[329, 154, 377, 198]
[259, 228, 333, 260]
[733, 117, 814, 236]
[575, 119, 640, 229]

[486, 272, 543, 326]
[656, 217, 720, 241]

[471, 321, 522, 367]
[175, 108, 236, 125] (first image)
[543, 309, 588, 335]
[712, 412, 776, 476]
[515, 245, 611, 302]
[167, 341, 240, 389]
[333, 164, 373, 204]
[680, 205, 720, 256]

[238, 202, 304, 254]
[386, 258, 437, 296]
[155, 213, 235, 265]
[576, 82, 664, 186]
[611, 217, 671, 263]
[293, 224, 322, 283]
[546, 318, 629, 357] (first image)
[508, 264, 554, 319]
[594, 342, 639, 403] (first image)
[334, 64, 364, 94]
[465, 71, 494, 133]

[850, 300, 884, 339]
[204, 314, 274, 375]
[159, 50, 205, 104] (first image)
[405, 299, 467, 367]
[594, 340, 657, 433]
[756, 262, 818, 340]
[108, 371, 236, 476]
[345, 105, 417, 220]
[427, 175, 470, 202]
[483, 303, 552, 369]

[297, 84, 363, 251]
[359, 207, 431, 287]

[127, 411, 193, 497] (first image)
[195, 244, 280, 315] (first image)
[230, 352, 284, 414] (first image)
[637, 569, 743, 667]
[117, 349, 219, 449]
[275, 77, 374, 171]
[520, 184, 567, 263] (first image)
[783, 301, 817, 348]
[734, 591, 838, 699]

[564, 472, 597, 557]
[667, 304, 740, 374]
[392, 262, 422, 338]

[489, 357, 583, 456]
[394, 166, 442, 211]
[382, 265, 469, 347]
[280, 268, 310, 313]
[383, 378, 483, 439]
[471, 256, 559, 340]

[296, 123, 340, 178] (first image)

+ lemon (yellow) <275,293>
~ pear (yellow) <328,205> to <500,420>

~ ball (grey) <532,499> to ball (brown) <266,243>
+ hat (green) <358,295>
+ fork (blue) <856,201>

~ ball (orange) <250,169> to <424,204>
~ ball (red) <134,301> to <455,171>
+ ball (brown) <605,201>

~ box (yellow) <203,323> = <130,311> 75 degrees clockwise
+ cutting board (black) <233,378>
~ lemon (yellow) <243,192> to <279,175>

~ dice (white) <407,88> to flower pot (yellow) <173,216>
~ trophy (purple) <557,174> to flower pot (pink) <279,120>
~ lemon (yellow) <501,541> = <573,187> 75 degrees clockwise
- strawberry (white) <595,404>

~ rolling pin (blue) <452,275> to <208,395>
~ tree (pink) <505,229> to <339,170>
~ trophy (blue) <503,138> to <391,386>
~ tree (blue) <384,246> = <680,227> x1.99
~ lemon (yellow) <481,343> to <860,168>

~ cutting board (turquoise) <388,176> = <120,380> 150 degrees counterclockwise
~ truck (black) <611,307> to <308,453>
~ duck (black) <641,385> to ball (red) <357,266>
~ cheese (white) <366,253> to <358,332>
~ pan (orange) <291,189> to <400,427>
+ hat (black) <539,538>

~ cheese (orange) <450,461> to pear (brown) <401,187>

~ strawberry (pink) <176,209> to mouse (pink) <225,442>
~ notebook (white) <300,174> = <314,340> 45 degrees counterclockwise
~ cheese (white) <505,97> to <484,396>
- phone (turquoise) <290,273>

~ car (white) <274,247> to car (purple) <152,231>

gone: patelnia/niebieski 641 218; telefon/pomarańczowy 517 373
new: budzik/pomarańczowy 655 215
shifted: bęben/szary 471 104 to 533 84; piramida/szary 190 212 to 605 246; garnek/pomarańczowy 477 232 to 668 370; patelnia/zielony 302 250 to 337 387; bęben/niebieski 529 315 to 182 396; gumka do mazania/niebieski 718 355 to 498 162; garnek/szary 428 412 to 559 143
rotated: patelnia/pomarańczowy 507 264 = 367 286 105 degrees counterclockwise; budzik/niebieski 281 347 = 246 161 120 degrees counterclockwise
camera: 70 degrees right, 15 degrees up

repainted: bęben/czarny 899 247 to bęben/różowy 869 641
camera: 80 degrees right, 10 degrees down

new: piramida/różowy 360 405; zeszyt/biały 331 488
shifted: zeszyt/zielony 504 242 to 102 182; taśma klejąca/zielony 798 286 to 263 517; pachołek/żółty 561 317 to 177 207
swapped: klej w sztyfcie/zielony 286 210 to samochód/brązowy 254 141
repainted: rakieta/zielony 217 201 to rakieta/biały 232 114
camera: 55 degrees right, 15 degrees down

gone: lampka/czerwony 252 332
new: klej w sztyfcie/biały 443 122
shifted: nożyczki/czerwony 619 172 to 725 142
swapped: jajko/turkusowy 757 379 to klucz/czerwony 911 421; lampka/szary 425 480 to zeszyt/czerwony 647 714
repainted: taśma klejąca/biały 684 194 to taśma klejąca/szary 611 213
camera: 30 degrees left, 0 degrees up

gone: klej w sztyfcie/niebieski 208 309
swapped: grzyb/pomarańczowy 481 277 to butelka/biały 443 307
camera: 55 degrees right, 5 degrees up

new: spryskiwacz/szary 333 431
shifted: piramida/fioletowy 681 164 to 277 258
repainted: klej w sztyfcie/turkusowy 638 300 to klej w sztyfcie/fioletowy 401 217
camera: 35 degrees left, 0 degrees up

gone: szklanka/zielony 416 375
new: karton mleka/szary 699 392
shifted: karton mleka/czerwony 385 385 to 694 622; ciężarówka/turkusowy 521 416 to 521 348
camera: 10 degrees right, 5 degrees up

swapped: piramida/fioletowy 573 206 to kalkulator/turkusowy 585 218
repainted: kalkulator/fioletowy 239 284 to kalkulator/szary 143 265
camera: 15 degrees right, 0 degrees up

### DESCRIPTION OF THE TASK
The task calls for all lines in the entries that hold "budzik".

### OUTPUT FOR THIS TASK
new: budzik/pomarańczowy 655 215
rotated: patelnia/pomarańczowy 507 264 = 367 286 105 degrees counterclockwise; budzik/niebieski 281 347 = 246 161 120 degrees counterclockwise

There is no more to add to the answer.